▸ DATA SECTION
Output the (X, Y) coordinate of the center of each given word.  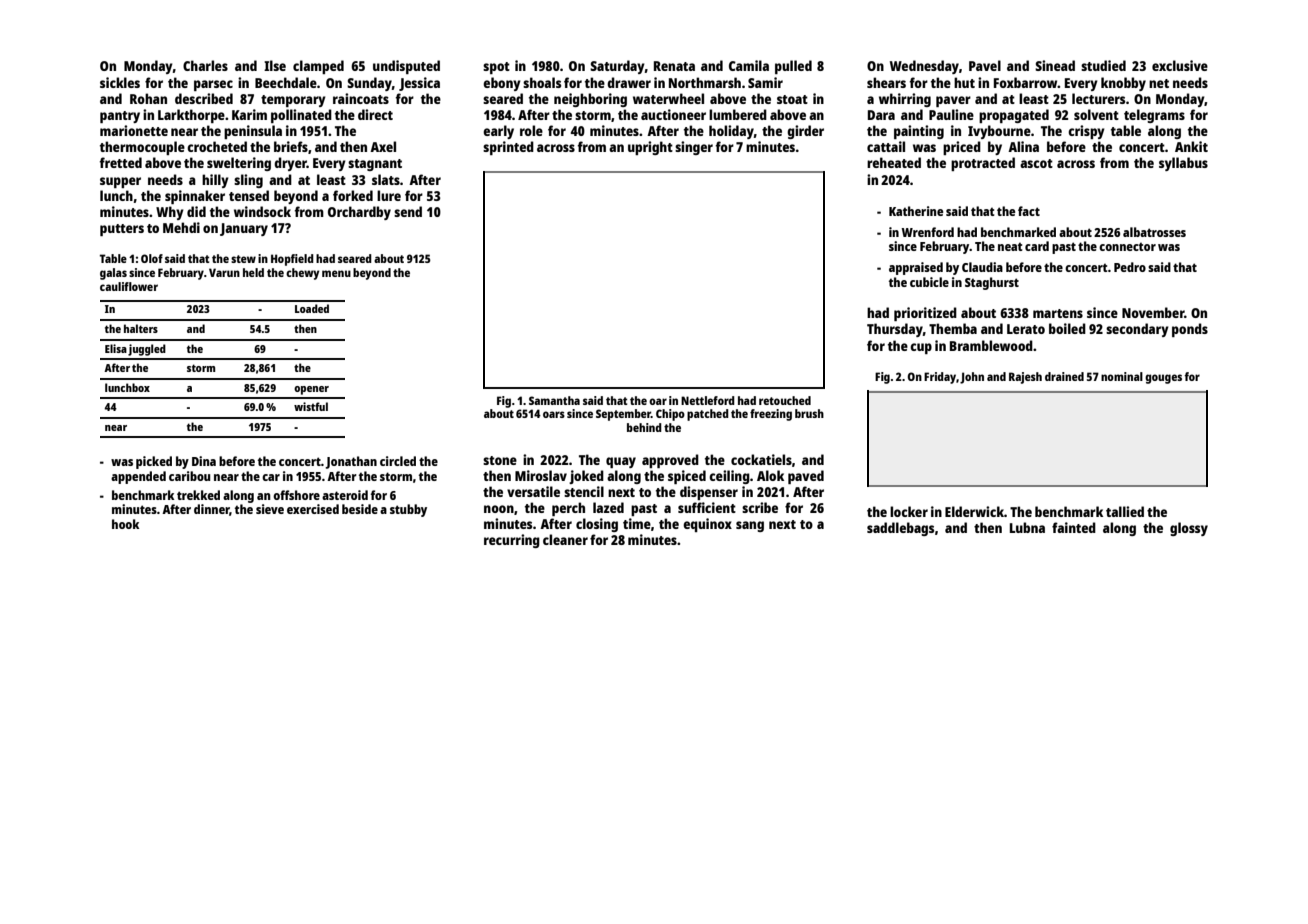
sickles (120, 82)
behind (644, 427)
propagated (1014, 116)
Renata (674, 66)
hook (125, 524)
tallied (1125, 511)
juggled (147, 350)
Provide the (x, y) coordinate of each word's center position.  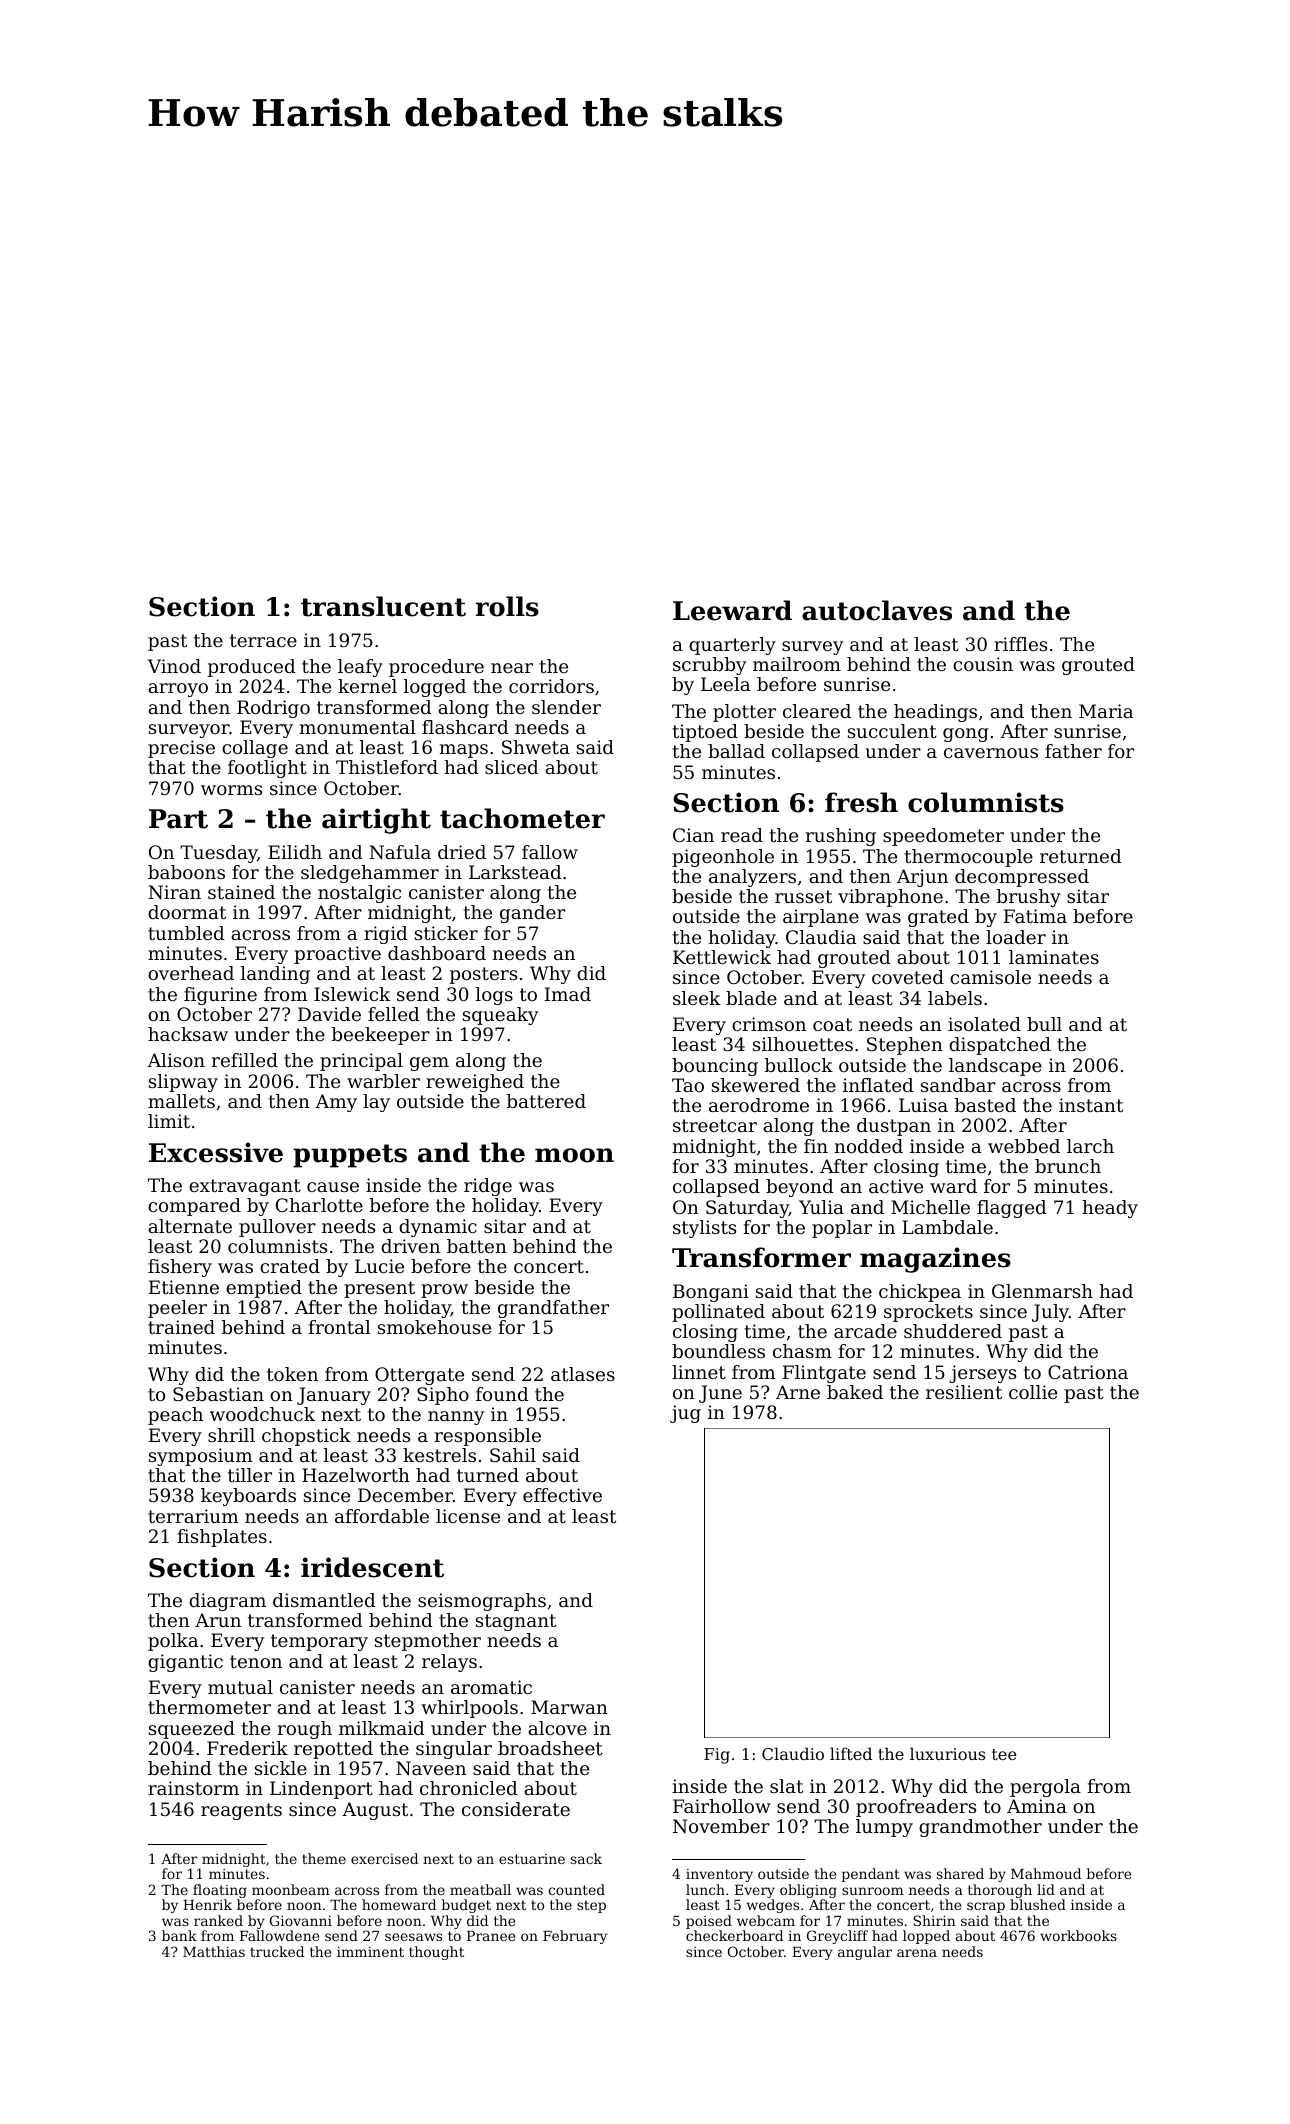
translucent (383, 606)
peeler (177, 1309)
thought (436, 1953)
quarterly (732, 646)
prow (444, 1291)
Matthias (214, 1951)
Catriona (1088, 1372)
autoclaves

▸ OBJECTIVE
Reproduce every line of the entries above, word for word, and leave out the pictures.

▸ PROBLEM SOLUTION
Output the (X, Y) coordinate of the center of each given word.  
sickles (120, 82)
behind (644, 427)
propagated (1014, 116)
Renata (674, 66)
hook (125, 524)
tallied (1125, 511)
juggled (147, 350)
Provide the (x, y) coordinate of each word's center position.  
translucent (383, 606)
peeler (177, 1309)
thought (436, 1953)
quarterly (732, 646)
prow (444, 1291)
Matthias (214, 1951)
Catriona (1088, 1372)
autoclaves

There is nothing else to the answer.